• _To do_
Retype the entries, please, from their first line to the line containing "rulalon (red) |", exactly and only those lines, minus the pictures.
Material to process Start Marker
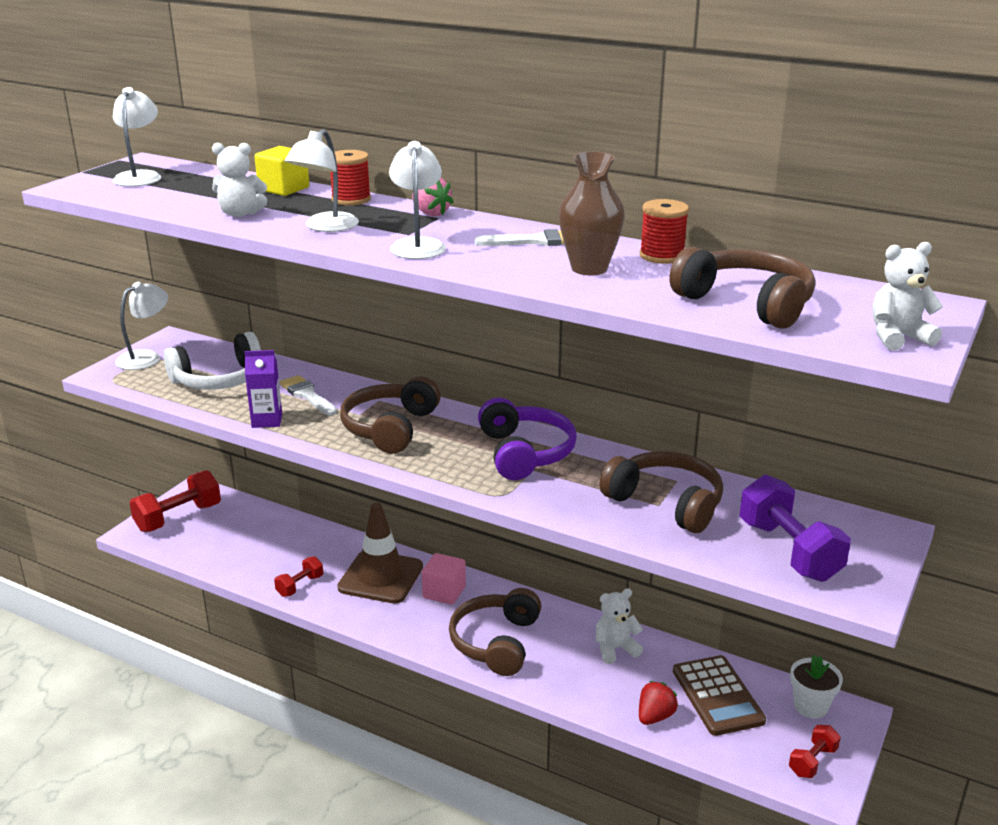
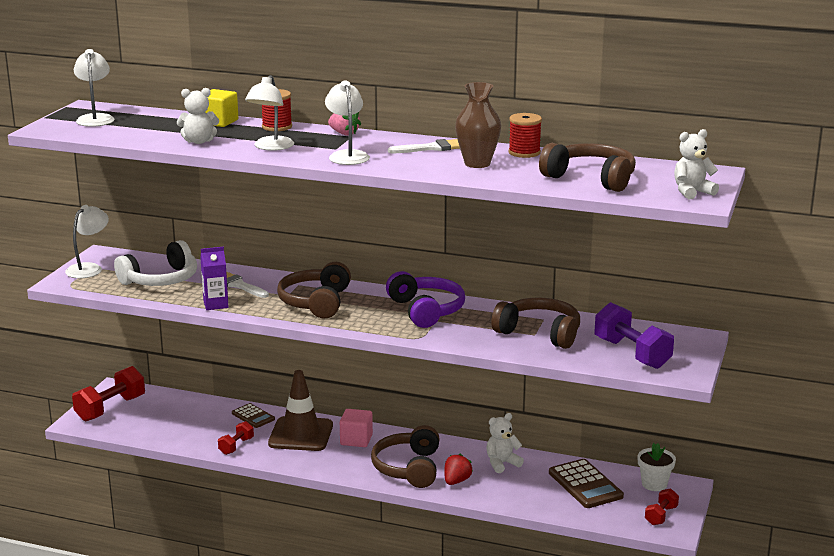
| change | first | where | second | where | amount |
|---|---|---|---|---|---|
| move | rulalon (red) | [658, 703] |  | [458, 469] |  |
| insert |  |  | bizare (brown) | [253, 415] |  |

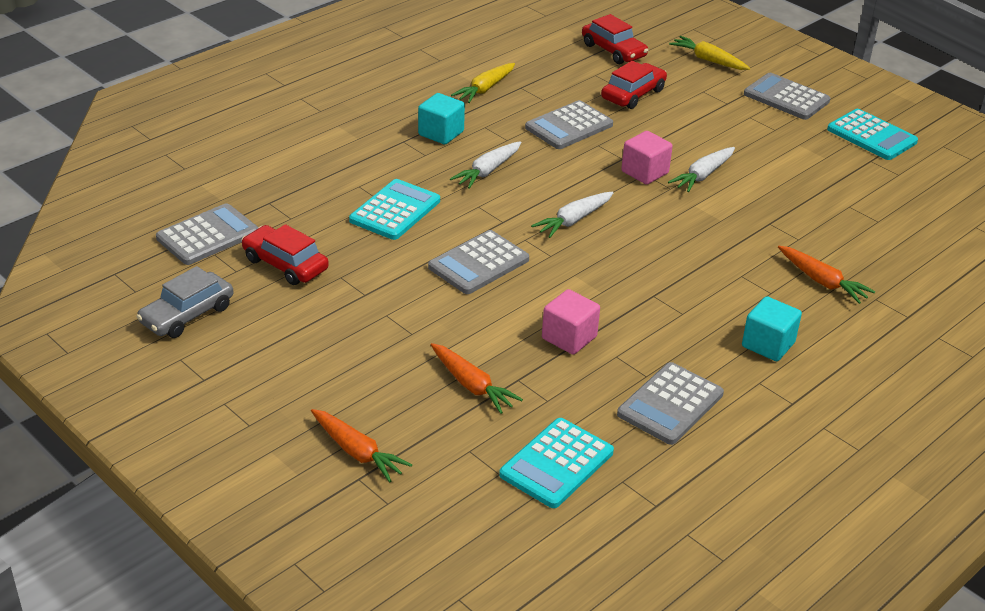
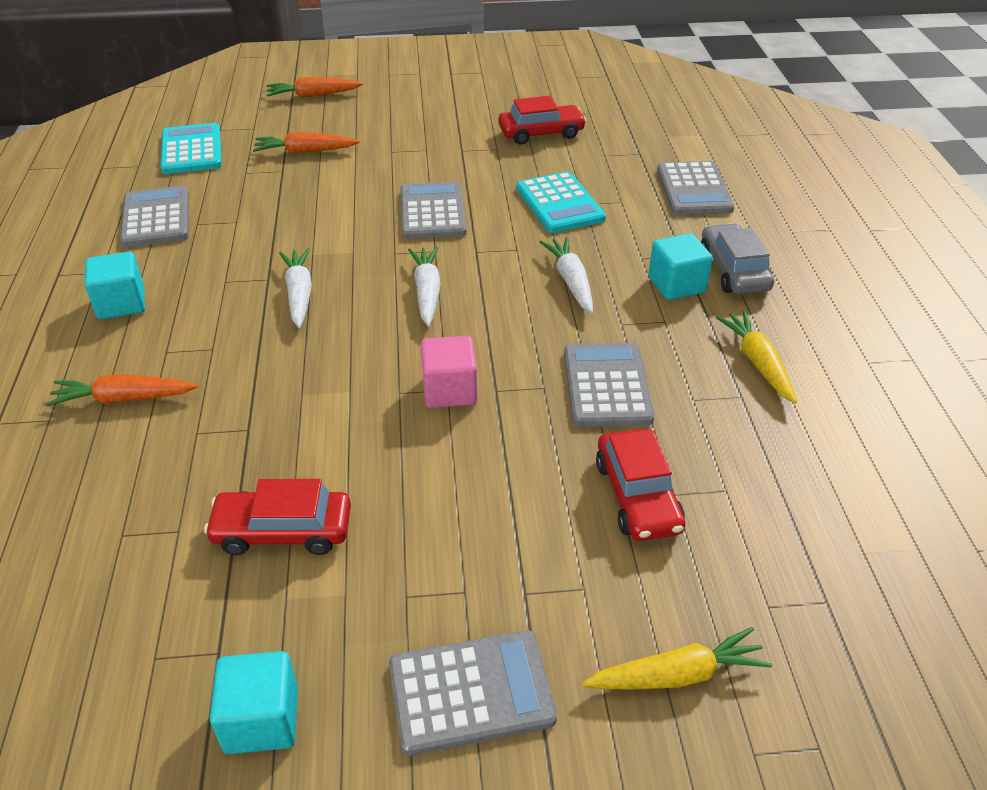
| change | first | where | second | where | amount |
|---|---|---|---|---|---|
| move | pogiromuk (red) | [615, 39] |  | [277, 517] |  |
| replace | bizare (turquoise) | [872, 134] | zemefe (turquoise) | [254, 702] |  |
| move | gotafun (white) | [701, 169] |  | [295, 288] |  |
| move | bizare (grey) | [207, 234] |  | [695, 188] |  |
| move | pogiromuk (grey) | [185, 302] |  | [737, 258] |  |
| delete | zemefe (pink) | [571, 322] |  |  |  |

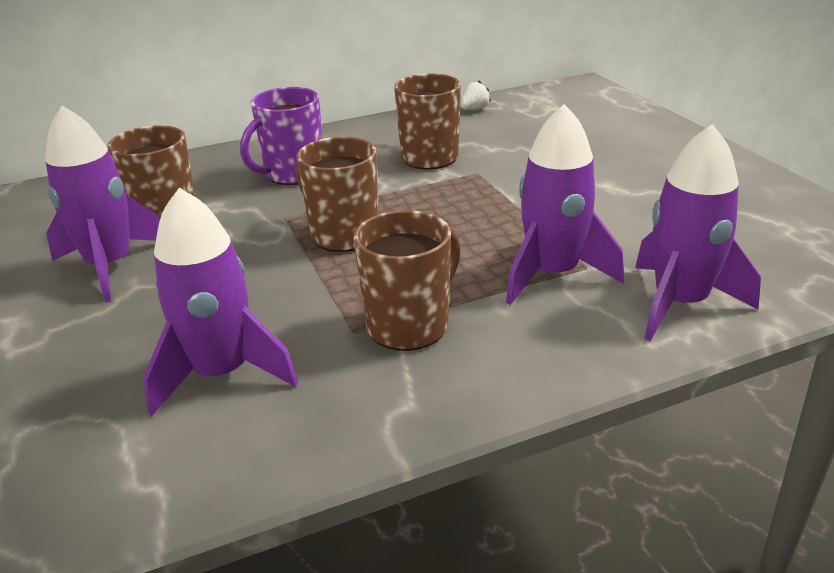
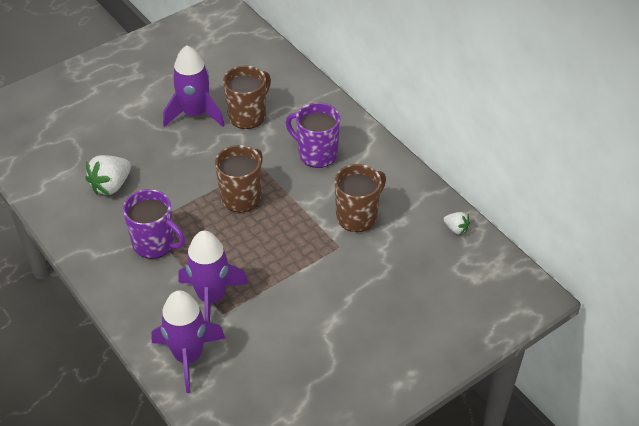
| change | first | where | second | where | amount |
|---|---|---|---|---|---|
| replace | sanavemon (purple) | [220, 302] | rulalon (white) | [108, 175] |  |
| recolor | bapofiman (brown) | [407, 280] | bapofiman (purple) | [154, 224] |  |

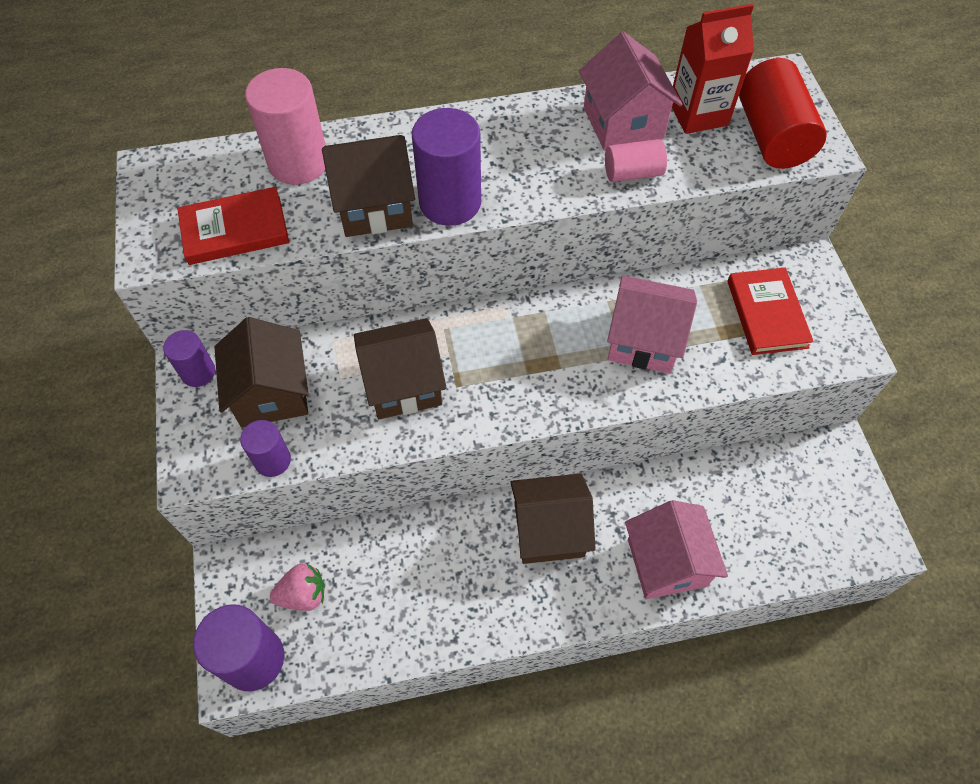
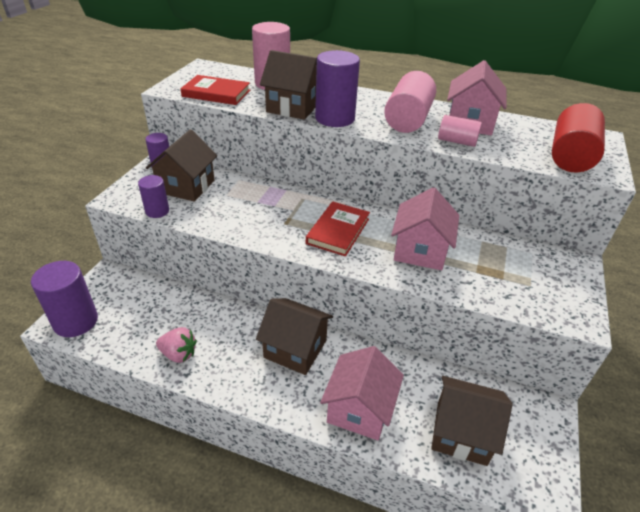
| change | first | where | second | where | amount |
|---|---|---|---|---|---|
| delete | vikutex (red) | [713, 69] |  |  |  |
| move | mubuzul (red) | [770, 311] |  | [338, 229] |  |
| rotate | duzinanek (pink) | [652, 324] |  | [425, 228] | 60 degrees clockwise |
| move | duzinanek (brown) | [400, 368] |  | [471, 421] |  |
| move | rulalon (pink) | [297, 587] |  | [176, 345] |  |
| insert |  |  | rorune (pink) | [410, 102] |  |

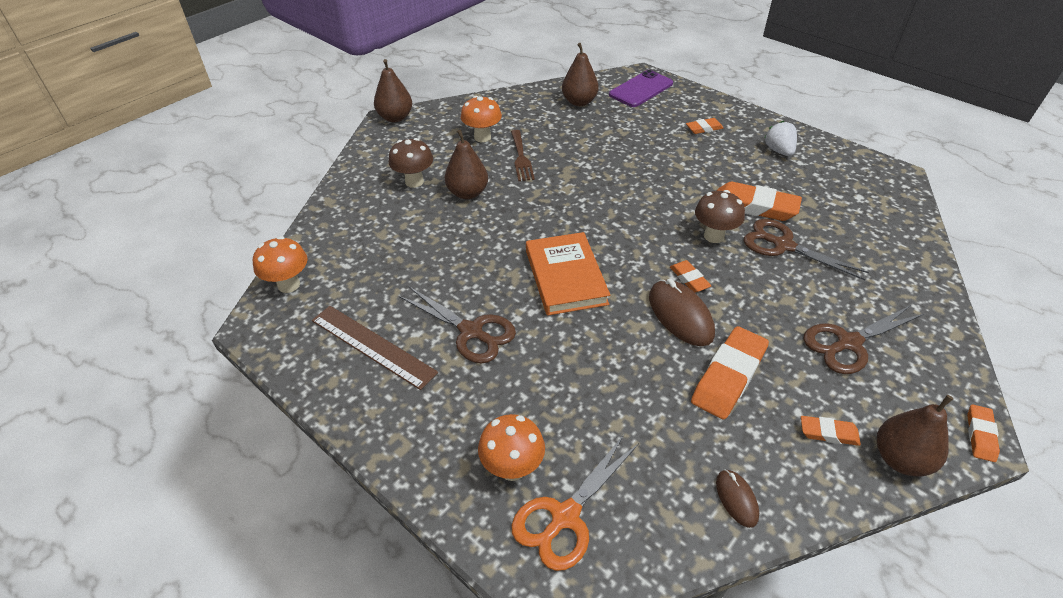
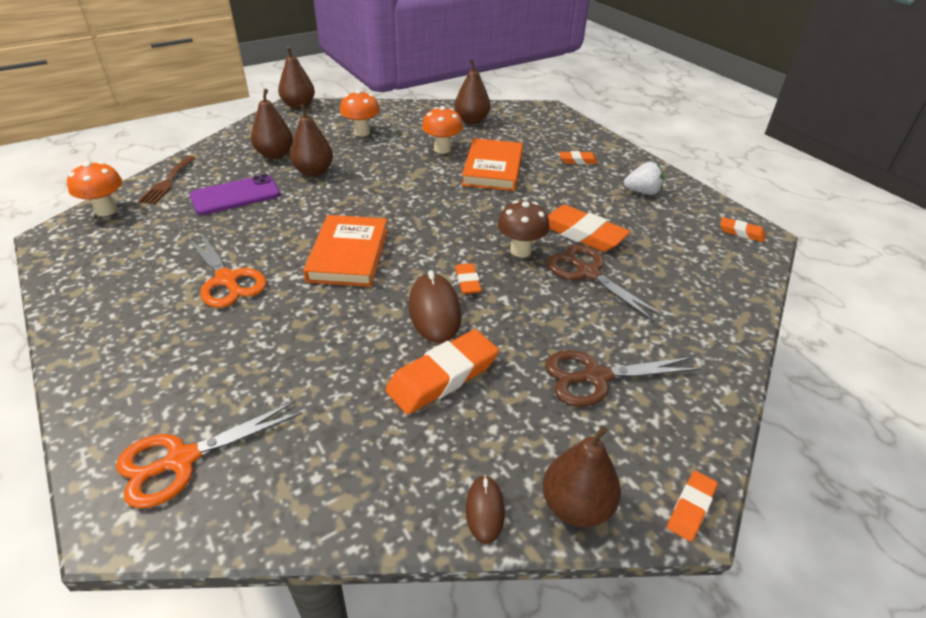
| change | first | where | second | where | amount |
|---|---|---|---|---|---|
| move | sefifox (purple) | [641, 88] |  | [235, 194] |  |
| rotate | rulalon (white) | [780, 138] |  | [644, 178] | 90 degrees clockwise |
| move | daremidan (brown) | [523, 155] |  | [166, 180] |  |
| replace | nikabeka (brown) | [411, 163] | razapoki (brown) | [272, 124] |  |
| recolor | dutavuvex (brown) | [457, 325] | dutavuvex (orange) | [226, 270] |  |
| delete | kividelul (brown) | [375, 348] |  |  |  |
| move | nikabeka (orange) | [511, 447] |  | [442, 130] |  |
| move | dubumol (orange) | [831, 431] |  | [743, 229] |  |
| move | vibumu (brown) | [737, 498] |  | [485, 509] |  |
| insert |  |  | mubuzul (orange) | [492, 164] |  |

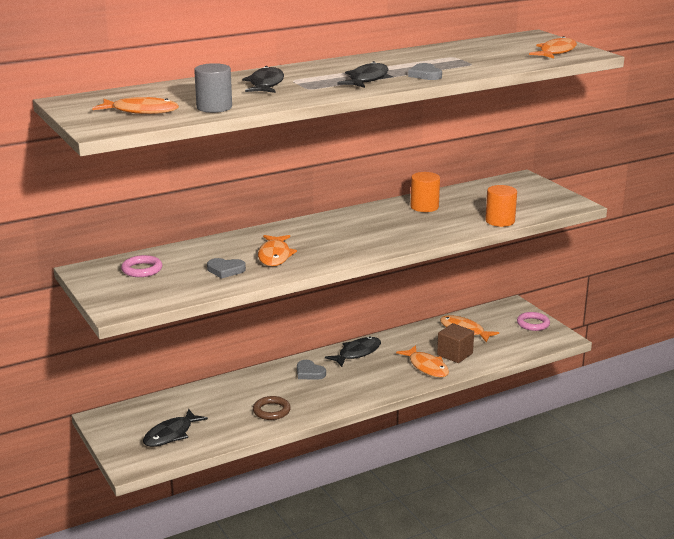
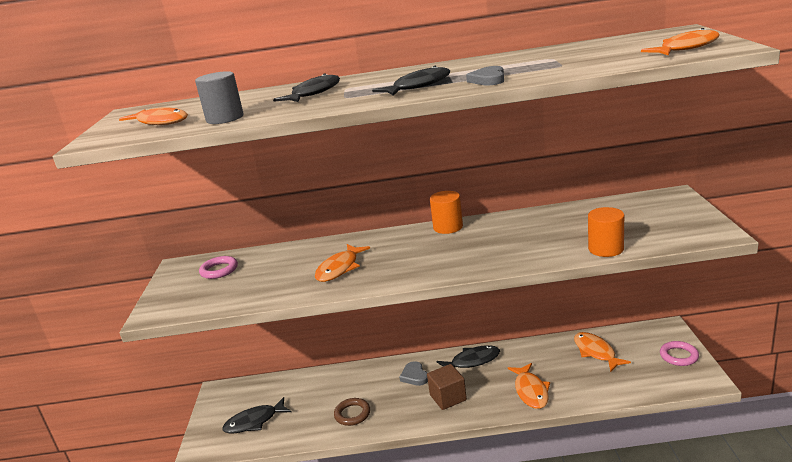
| change | first | where | second | where | amount |
|---|---|---|---|---|---|
| move | rorune (orange) | [425, 192] |  | [446, 212] |  |
| delete | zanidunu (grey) | [226, 268] |  |  |  |
| move | zemefe (brown) | [455, 343] |  | [447, 387] |  |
Material to process End Marker
• _Expected answer_
| change | first | where | second | where | amount |
|---|---|---|---|---|---|
| move | rulalon (red) | [658, 703] |  | [458, 469] |  |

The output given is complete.